Exercise brief: Copy out every one of the items below word for word.

Provided material:

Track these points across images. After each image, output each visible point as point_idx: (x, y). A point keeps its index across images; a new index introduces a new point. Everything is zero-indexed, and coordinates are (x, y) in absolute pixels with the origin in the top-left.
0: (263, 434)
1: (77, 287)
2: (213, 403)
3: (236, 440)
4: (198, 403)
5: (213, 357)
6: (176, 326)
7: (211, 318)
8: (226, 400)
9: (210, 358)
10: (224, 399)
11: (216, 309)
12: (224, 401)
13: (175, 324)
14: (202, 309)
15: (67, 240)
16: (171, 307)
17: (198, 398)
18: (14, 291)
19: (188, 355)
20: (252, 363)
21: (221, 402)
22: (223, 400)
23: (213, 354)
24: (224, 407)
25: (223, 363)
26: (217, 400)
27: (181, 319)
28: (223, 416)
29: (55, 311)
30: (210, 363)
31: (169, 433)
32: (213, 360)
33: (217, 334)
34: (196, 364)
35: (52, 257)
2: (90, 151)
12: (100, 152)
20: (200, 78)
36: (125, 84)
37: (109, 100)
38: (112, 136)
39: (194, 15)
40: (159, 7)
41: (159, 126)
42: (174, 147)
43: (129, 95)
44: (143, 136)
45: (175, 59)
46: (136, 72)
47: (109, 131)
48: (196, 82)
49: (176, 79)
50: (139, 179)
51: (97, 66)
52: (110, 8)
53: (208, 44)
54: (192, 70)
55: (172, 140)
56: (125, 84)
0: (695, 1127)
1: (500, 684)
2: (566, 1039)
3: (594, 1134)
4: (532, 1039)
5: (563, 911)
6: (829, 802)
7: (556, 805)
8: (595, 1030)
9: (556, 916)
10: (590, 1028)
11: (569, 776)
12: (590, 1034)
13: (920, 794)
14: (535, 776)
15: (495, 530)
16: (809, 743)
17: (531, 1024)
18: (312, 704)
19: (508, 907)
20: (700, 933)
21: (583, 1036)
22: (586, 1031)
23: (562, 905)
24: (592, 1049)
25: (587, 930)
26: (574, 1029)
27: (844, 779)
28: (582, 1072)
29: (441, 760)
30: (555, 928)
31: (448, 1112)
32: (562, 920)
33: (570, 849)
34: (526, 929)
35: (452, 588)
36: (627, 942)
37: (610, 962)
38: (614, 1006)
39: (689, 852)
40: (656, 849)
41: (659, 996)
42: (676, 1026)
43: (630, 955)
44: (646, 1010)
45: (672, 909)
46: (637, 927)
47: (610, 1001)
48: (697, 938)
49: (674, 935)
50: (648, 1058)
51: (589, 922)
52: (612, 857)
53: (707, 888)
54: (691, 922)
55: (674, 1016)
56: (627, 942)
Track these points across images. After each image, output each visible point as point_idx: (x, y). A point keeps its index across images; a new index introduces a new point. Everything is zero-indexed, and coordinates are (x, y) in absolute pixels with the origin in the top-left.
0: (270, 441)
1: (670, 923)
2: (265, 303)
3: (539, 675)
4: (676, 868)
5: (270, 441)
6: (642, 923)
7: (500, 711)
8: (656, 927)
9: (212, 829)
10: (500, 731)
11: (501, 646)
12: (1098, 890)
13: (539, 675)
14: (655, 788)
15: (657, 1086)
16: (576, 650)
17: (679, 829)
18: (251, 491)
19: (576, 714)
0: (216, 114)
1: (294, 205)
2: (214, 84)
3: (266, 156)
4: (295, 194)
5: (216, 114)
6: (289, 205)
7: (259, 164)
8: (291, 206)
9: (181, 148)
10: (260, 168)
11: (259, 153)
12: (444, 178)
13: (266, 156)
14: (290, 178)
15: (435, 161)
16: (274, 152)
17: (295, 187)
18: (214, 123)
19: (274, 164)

Finished exercise:
Track these points across images. After each image, output each visible point as point_idx: (x, y). A point keeps its index across images; a new index introduces a new point. Everything is zero-indexed, and coordinates are (x, y) in absolute pixels with the origin in the top-left.
0: (263, 434)
1: (77, 287)
2: (213, 403)
3: (236, 440)
4: (198, 403)
5: (213, 357)
6: (176, 326)
7: (211, 318)
8: (226, 400)
9: (210, 358)
10: (224, 399)
11: (216, 309)
12: (224, 401)
13: (175, 324)
14: (202, 309)
15: (67, 240)
16: (171, 307)
17: (198, 398)
18: (14, 291)
19: (188, 355)
20: (252, 363)
21: (221, 402)
22: (223, 400)
23: (213, 354)
24: (224, 407)
25: (223, 363)
26: (217, 400)
27: (181, 319)
28: (223, 416)
29: (55, 311)
30: (210, 363)
31: (169, 433)
32: (213, 360)
33: (217, 334)
34: (196, 364)
35: (52, 257)
2: (90, 151)
12: (100, 152)
20: (200, 78)
36: (125, 84)
37: (109, 100)
38: (112, 136)
39: (194, 15)
40: (159, 7)
41: (159, 126)
42: (174, 147)
43: (129, 95)
44: (143, 136)
45: (175, 59)
46: (136, 72)
47: (109, 131)
48: (196, 82)
49: (176, 79)
50: (139, 179)
51: (97, 66)
52: (110, 8)
53: (208, 44)
54: (192, 70)
55: (172, 140)
56: (125, 84)
0: (695, 1127)
1: (500, 684)
2: (566, 1039)
3: (594, 1134)
4: (532, 1039)
5: (563, 911)
6: (829, 802)
7: (556, 805)
8: (595, 1030)
9: (556, 916)
10: (590, 1028)
11: (569, 776)
12: (590, 1034)
13: (920, 794)
14: (535, 776)
15: (495, 530)
16: (809, 743)
17: (531, 1024)
18: (312, 704)
19: (508, 907)
20: (700, 933)
21: (583, 1036)
22: (586, 1031)
23: (562, 905)
24: (592, 1049)
25: (587, 930)
26: (574, 1029)
27: (844, 779)
28: (582, 1072)
29: (441, 760)
30: (555, 928)
31: (448, 1112)
32: (562, 920)
33: (570, 849)
34: (526, 929)
35: (452, 588)
36: (627, 942)
37: (610, 962)
38: (614, 1006)
39: (689, 852)
40: (656, 849)
41: (659, 996)
42: (676, 1026)
43: (630, 955)
44: (646, 1010)
45: (672, 909)
46: (637, 927)
47: (610, 1001)
48: (697, 938)
49: (674, 935)
50: (648, 1058)
51: (589, 922)
52: (612, 857)
53: (707, 888)
54: (691, 922)
55: (674, 1016)
56: (627, 942)
Track these points across images. After each image, output each visible point as point_idx: (x, y). A point keeps its index across images; a new index introduces a new point. Everything is zero-indexed, and coordinates are (x, y) in absolute pixels with the origin in the top-left.
0: (270, 441)
1: (670, 923)
2: (265, 303)
3: (539, 675)
4: (676, 868)
5: (270, 441)
6: (642, 923)
7: (500, 711)
8: (656, 927)
9: (212, 829)
10: (500, 731)
11: (501, 646)
12: (1098, 890)
13: (539, 675)
14: (655, 788)
15: (657, 1086)
16: (576, 650)
17: (679, 829)
18: (251, 491)
19: (576, 714)
0: (216, 114)
1: (294, 205)
2: (214, 84)
3: (266, 156)
4: (295, 194)
5: (216, 114)
6: (289, 205)
7: (259, 164)
8: (291, 206)
9: (181, 148)
10: (260, 168)
11: (259, 153)
12: (444, 178)
13: (266, 156)
14: (290, 178)
15: (435, 161)
16: (274, 152)
17: (295, 187)
18: (214, 123)
19: (274, 164)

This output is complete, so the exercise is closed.